[Scene image comparisons]
----

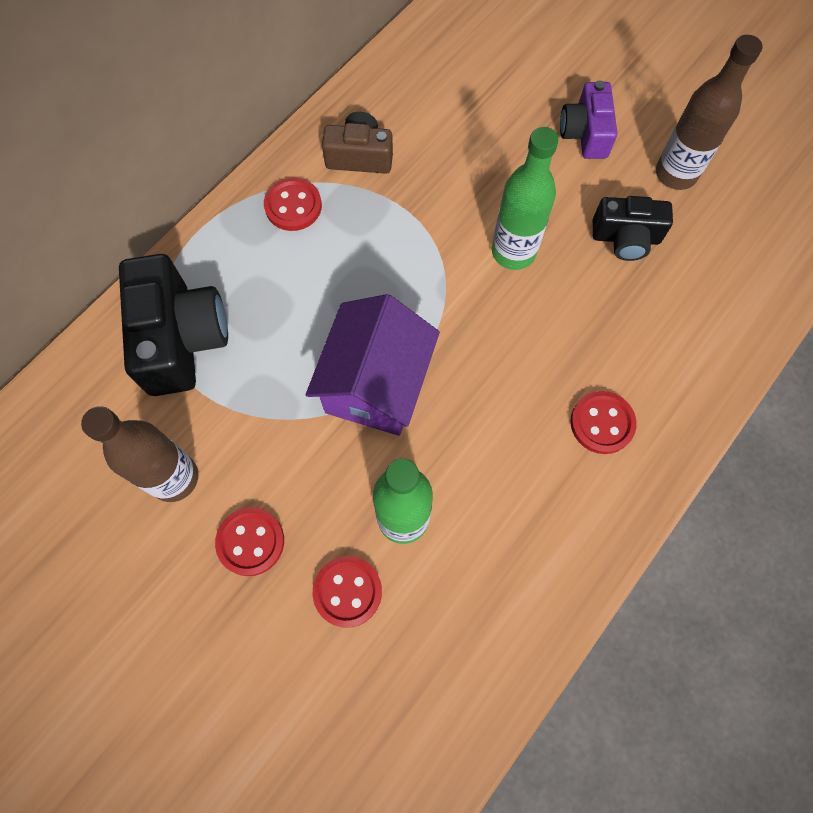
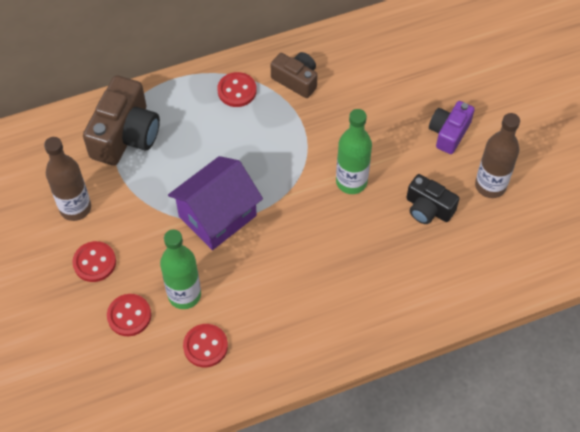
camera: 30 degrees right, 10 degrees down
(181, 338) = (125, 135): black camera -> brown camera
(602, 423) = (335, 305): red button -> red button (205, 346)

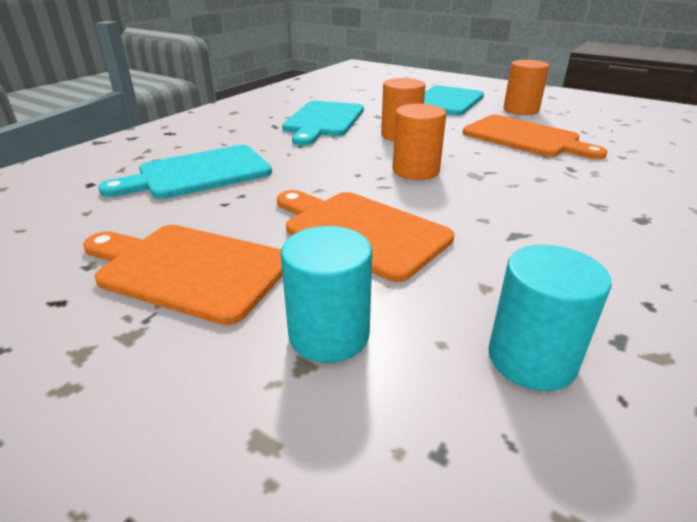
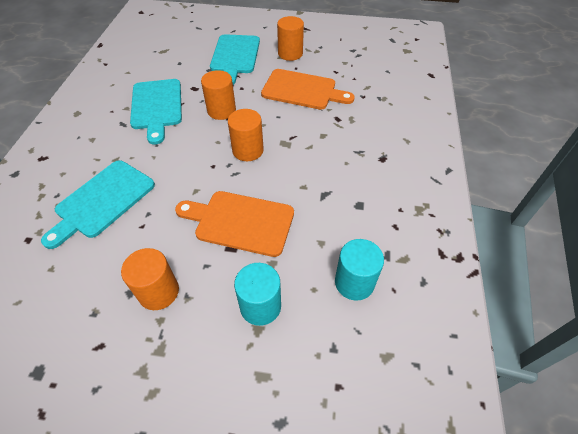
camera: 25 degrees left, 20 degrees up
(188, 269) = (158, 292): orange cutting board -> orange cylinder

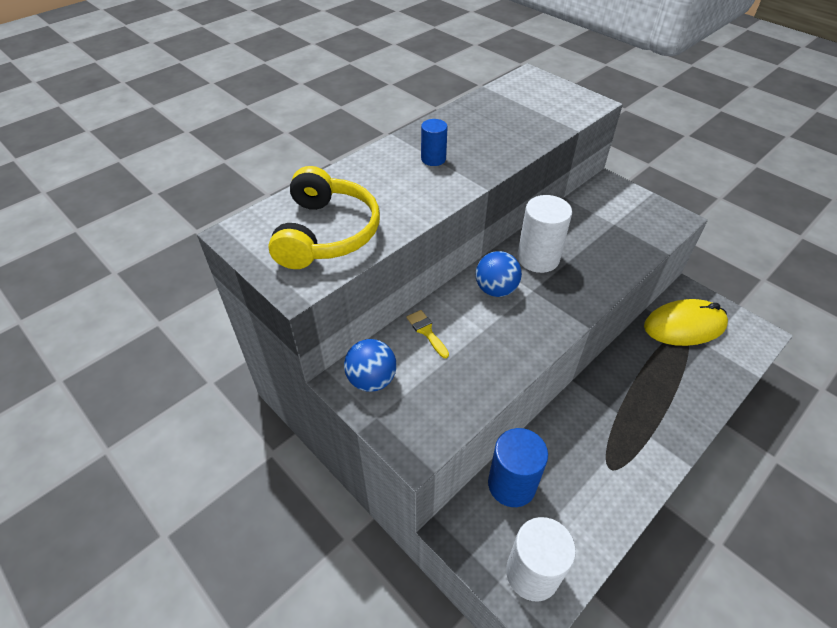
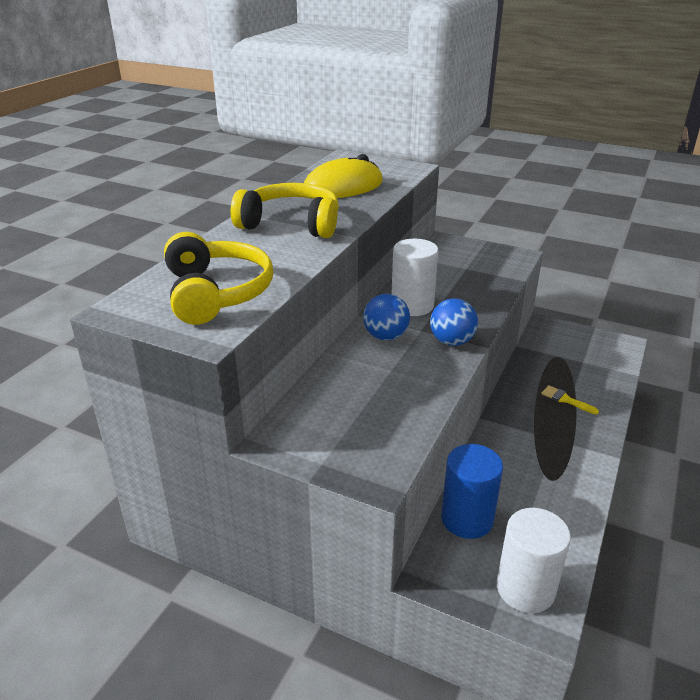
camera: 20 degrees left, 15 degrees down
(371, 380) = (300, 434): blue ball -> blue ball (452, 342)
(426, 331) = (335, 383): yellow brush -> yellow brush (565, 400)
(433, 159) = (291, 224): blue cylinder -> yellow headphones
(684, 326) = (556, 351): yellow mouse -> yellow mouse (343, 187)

----

» WHAT THE EXERCISE ASKS: Copy out all the data exactly; skip the pictures.

» RESULT OF THE EXERCISE:
camera: 30 degrees right, 10 degrees down
(181, 338) = (125, 135): black camera -> brown camera
(602, 423) = (335, 305): red button -> red button (205, 346)

camera: 25 degrees left, 20 degrees up
(188, 269) = (158, 292): orange cutting board -> orange cylinder

camera: 20 degrees left, 15 degrees down
(371, 380) = (300, 434): blue ball -> blue ball (452, 342)
(426, 331) = (335, 383): yellow brush -> yellow brush (565, 400)
(433, 159) = (291, 224): blue cylinder -> yellow headphones
(684, 326) = (556, 351): yellow mouse -> yellow mouse (343, 187)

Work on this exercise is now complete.